What to produce :: Would you please copy exactly the line with "L3: none -> 47mH (GND, W17)" and all lines that follow it in the data below, through the last one?

Information supplied ::
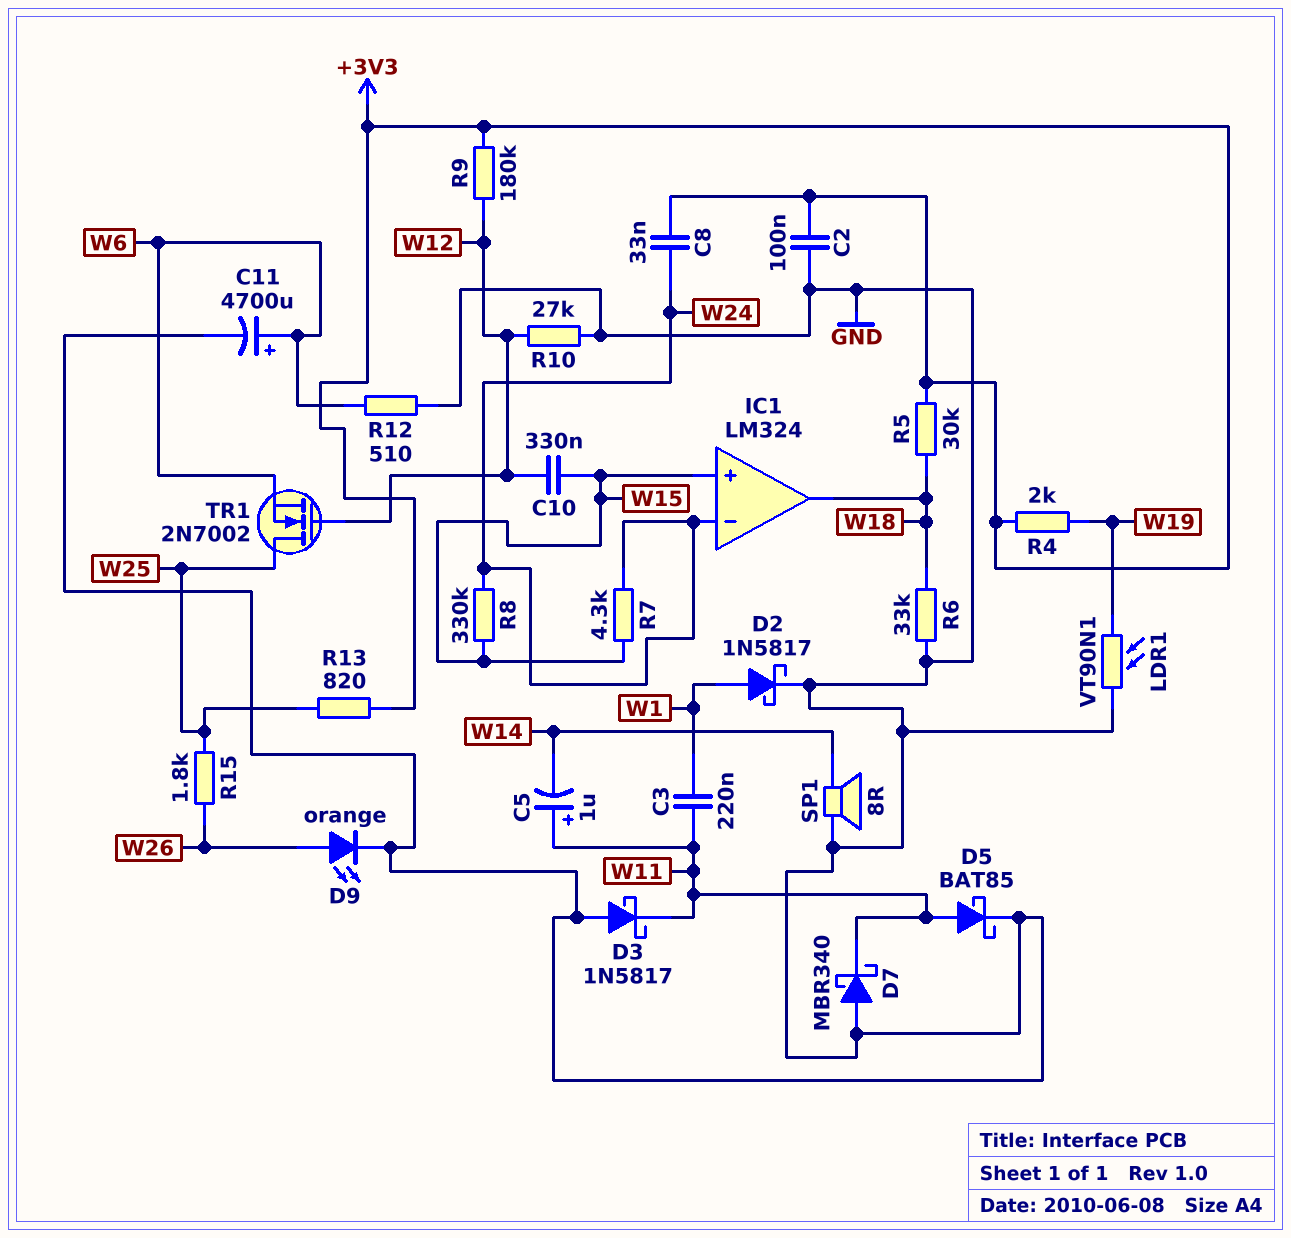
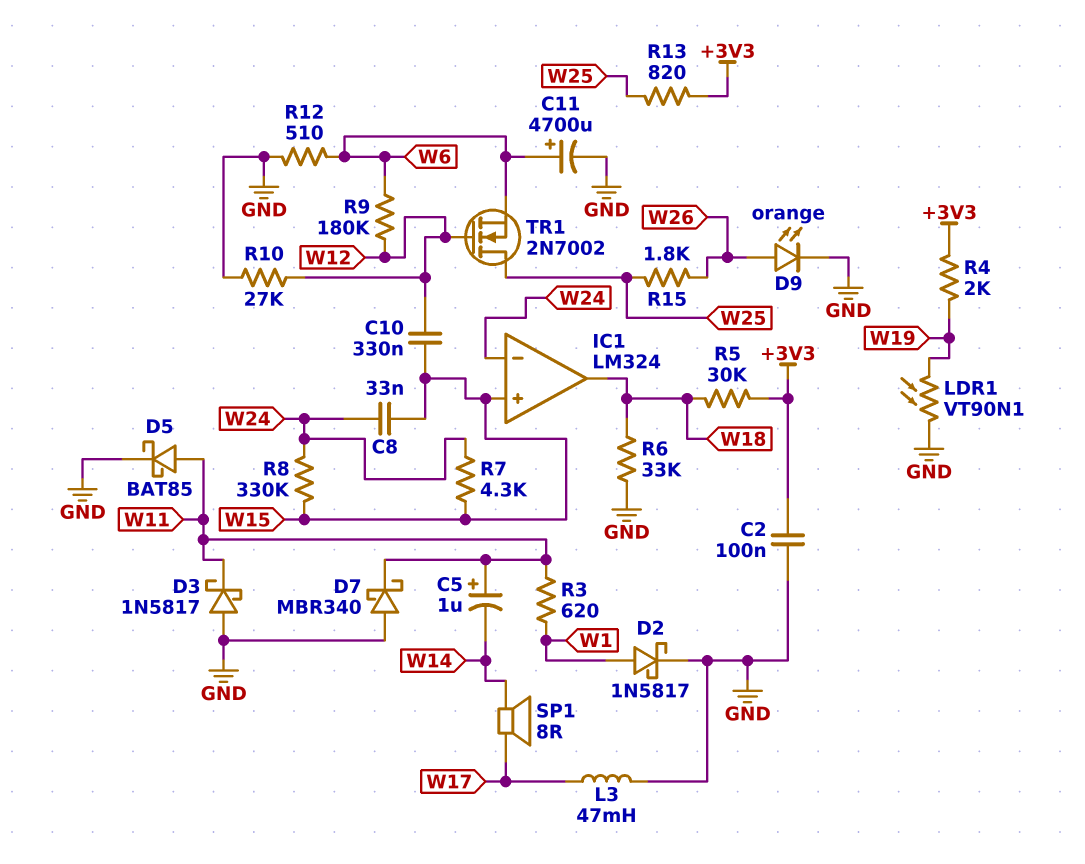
C3: 220nF (W1, W11) -> none
C8: 33nF (+3V3, W24) -> 33nF (W15, W24)
L3: none -> 47mH (GND, W17)
R3: none -> 620 (W1, W11)
R9: 180k (+3V3, W12) -> 180k (W6, W12)
SP1: speaker 8R (GND, W14) -> speaker 8R (W14, W17)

Task response ::
L3: none -> 47mH (GND, W17)
R3: none -> 620 (W1, W11)
R9: 180k (+3V3, W12) -> 180k (W6, W12)
SP1: speaker 8R (GND, W14) -> speaker 8R (W14, W17)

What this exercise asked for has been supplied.